> **Exercise**
Nothing but the line holding "(256, 215) = (294, 163): orange" and the lines after it, through the end of the records, should be set down, each exactly as it is.

Input material section start

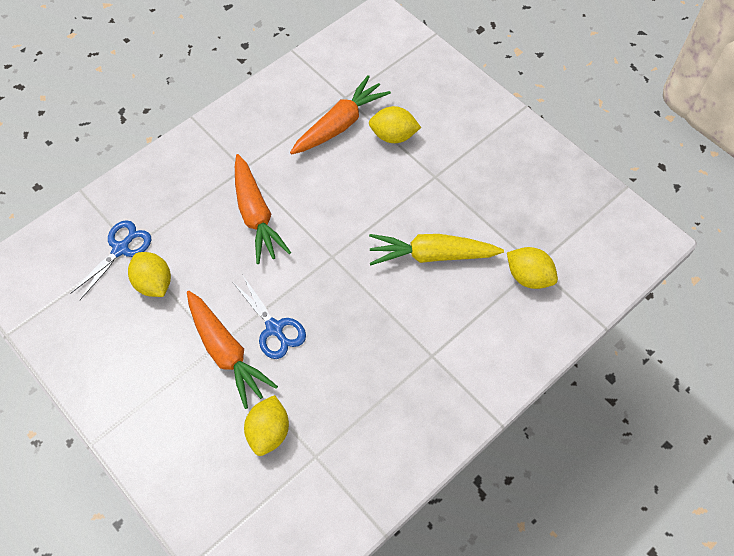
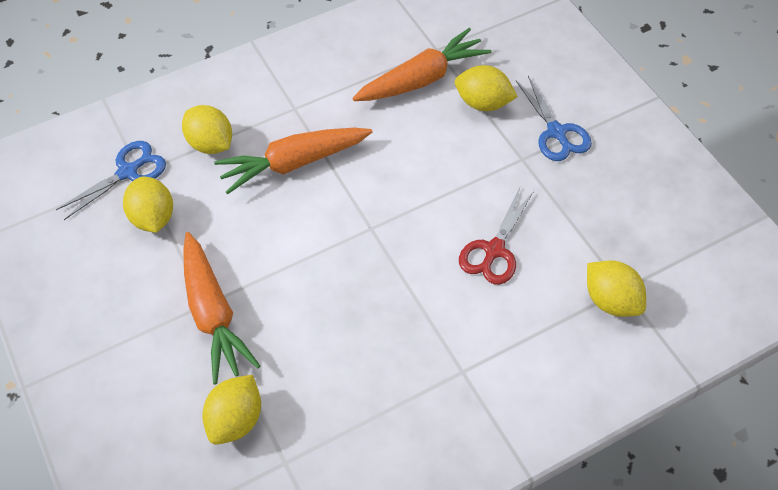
camera: 15 degrees right, 5 degrees down
(183, 212) = (211, 144): none -> yellow lemon
(256, 215) = (294, 163): orange carrot -> orange carrot turned 75 degrees clockwise
(274, 328) = (278, 298): blue scissors -> blue scissors (556, 132)
(432, 255) = (494, 250): yellow carrot -> red scissors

Input material section end

> **Expected output**
(256, 215) = (294, 163): orange carrot -> orange carrot turned 75 degrees clockwise
(274, 328) = (278, 298): blue scissors -> blue scissors (556, 132)
(432, 255) = (494, 250): yellow carrot -> red scissors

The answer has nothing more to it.